- What is expected:
All lines in the records below that hold "strawberry" are to be shown.

- Data for this task:
▬▬▬

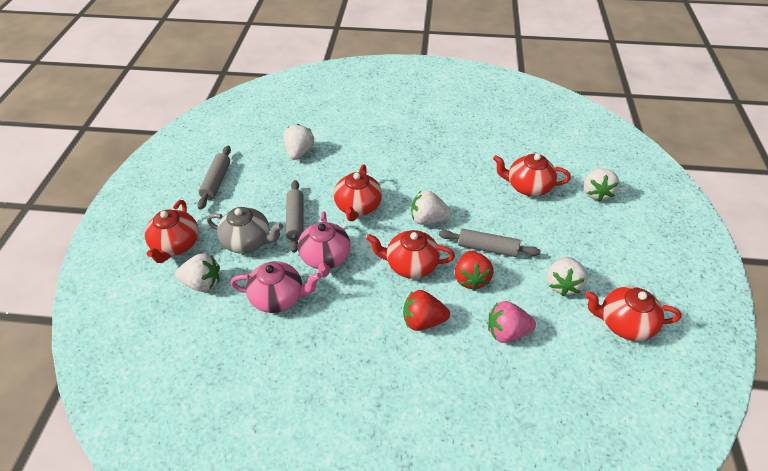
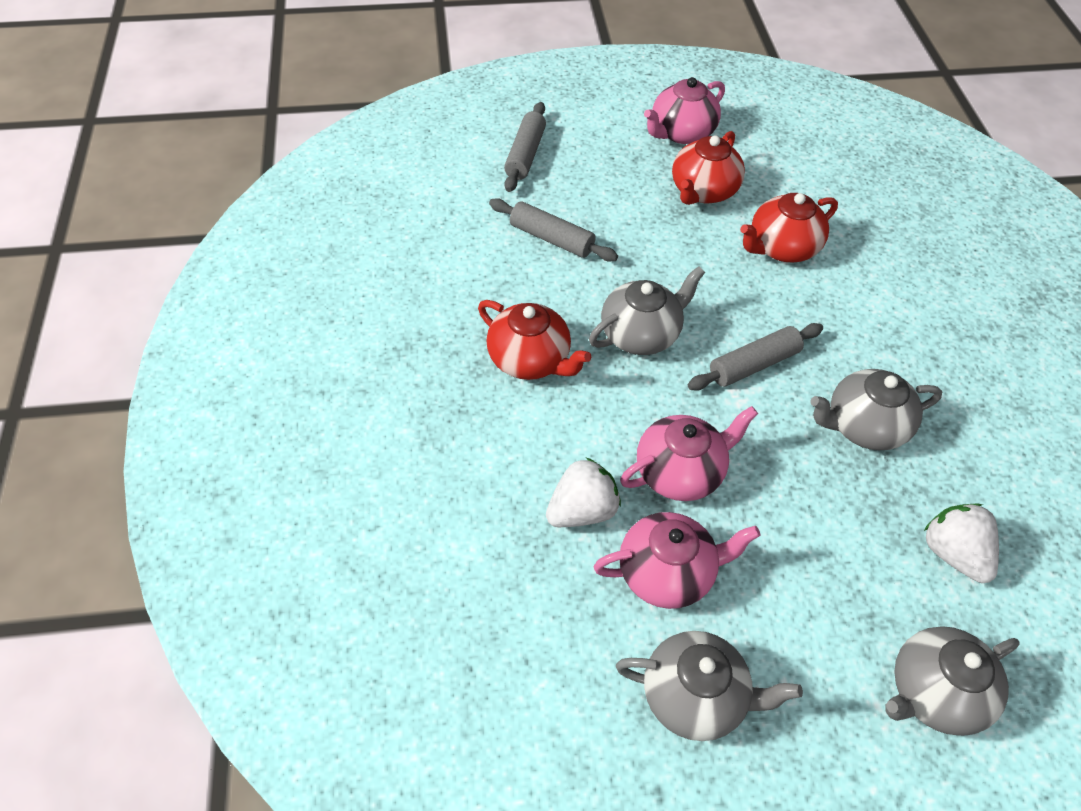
grey teapot: 1 -> 4
pink strawberry: 1 -> 0
pink teapot: 2 -> 3
red strawberry: 2 -> 0
red teapot: 5 -> 3
white strawberry: 5 -> 2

▬▬▬

- Expected output:
pink strawberry: 1 -> 0
red strawberry: 2 -> 0
white strawberry: 5 -> 2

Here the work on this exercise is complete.